What is needed
Please reproduce the data exactly, excluding any pictures it contains.

Data block
□ □ □ □

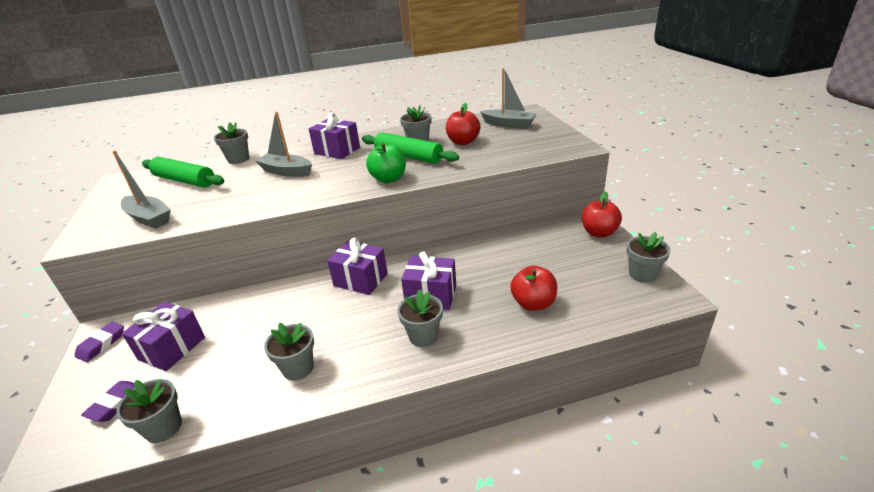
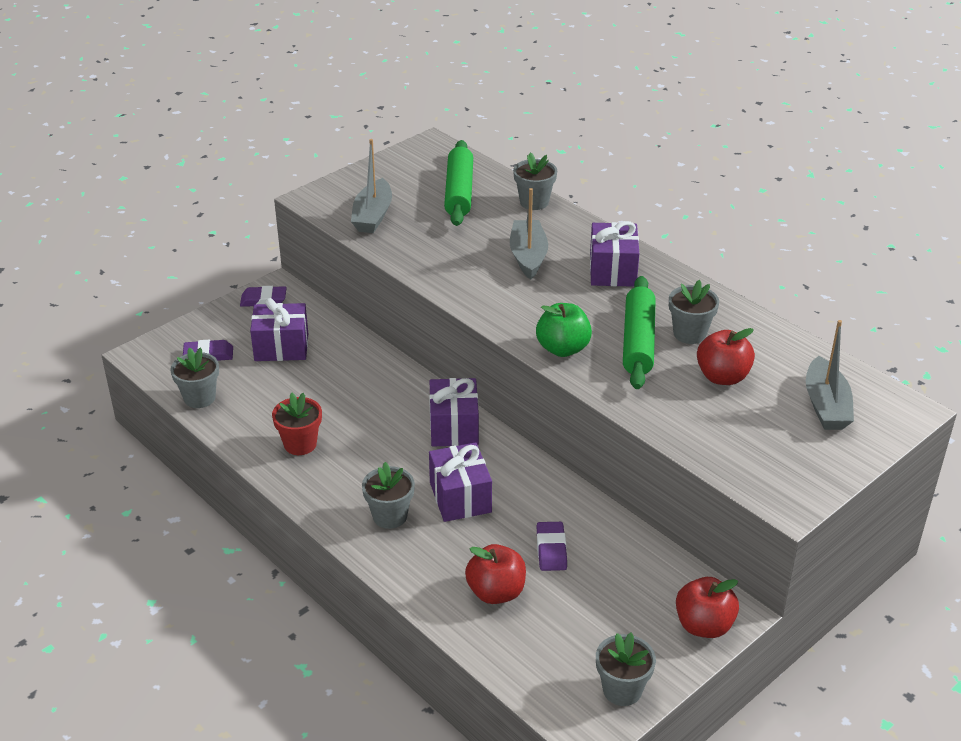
camera: 60 degrees right, 5 degrees up
(298, 368) = (300, 444): grey flower pot -> red flower pot
(507, 269) = (551, 549): none -> purple eraser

□ □ □ □

Reply to the exercise
camera: 60 degrees right, 5 degrees up
(298, 368) = (300, 444): grey flower pot -> red flower pot
(507, 269) = (551, 549): none -> purple eraser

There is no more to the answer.